- **Problem requirements**
Go through the listing below and output exactly the line with "D201: zener (A", the line with "U215: buffer 74HC125", and each line between; omit the rest.

::::::

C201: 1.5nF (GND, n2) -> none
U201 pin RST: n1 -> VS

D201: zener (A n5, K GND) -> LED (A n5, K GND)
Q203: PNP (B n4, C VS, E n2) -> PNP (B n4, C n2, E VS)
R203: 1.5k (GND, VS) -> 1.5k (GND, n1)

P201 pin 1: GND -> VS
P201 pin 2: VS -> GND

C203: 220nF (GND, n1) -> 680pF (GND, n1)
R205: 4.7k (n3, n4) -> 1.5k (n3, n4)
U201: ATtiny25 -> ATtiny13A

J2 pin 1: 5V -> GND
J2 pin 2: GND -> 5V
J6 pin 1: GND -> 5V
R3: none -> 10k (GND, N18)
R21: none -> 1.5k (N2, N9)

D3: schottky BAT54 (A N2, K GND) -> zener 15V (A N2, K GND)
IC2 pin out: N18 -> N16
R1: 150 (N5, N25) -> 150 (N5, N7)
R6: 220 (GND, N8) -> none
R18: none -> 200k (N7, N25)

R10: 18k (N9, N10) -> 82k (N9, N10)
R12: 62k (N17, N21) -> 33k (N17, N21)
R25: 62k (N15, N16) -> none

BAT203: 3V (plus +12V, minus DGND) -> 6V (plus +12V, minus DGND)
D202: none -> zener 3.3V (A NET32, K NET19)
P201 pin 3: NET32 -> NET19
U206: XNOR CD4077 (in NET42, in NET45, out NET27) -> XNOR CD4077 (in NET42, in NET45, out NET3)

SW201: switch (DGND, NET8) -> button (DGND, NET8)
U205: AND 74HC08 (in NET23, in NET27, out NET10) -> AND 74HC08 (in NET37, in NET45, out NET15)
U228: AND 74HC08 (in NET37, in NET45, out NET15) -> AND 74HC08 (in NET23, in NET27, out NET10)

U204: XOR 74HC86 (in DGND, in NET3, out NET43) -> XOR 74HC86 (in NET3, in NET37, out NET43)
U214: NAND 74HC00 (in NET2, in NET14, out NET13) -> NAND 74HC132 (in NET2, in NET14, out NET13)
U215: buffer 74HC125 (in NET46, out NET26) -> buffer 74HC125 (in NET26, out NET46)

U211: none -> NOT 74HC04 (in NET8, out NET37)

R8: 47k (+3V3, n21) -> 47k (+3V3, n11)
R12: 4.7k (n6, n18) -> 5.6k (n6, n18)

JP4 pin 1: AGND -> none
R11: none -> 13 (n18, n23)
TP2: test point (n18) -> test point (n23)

::::::

- **Expected output**
D201: zener (A n5, K GND) -> LED (A n5, K GND)
Q203: PNP (B n4, C VS, E n2) -> PNP (B n4, C n2, E VS)
R203: 1.5k (GND, VS) -> 1.5k (GND, n1)

P201 pin 1: GND -> VS
P201 pin 2: VS -> GND

C203: 220nF (GND, n1) -> 680pF (GND, n1)
R205: 4.7k (n3, n4) -> 1.5k (n3, n4)
U201: ATtiny25 -> ATtiny13A

J2 pin 1: 5V -> GND
J2 pin 2: GND -> 5V
J6 pin 1: GND -> 5V
R3: none -> 10k (GND, N18)
R21: none -> 1.5k (N2, N9)

D3: schottky BAT54 (A N2, K GND) -> zener 15V (A N2, K GND)
IC2 pin out: N18 -> N16
R1: 150 (N5, N25) -> 150 (N5, N7)
R6: 220 (GND, N8) -> none
R18: none -> 200k (N7, N25)

R10: 18k (N9, N10) -> 82k (N9, N10)
R12: 62k (N17, N21) -> 33k (N17, N21)
R25: 62k (N15, N16) -> none

BAT203: 3V (plus +12V, minus DGND) -> 6V (plus +12V, minus DGND)
D202: none -> zener 3.3V (A NET32, K NET19)
P201 pin 3: NET32 -> NET19
U206: XNOR CD4077 (in NET42, in NET45, out NET27) -> XNOR CD4077 (in NET42, in NET45, out NET3)

SW201: switch (DGND, NET8) -> button (DGND, NET8)
U205: AND 74HC08 (in NET23, in NET27, out NET10) -> AND 74HC08 (in NET37, in NET45, out NET15)
U228: AND 74HC08 (in NET37, in NET45, out NET15) -> AND 74HC08 (in NET23, in NET27, out NET10)

U204: XOR 74HC86 (in DGND, in NET3, out NET43) -> XOR 74HC86 (in NET3, in NET37, out NET43)
U214: NAND 74HC00 (in NET2, in NET14, out NET13) -> NAND 74HC132 (in NET2, in NET14, out NET13)
U215: buffer 74HC125 (in NET46, out NET26) -> buffer 74HC125 (in NET26, out NET46)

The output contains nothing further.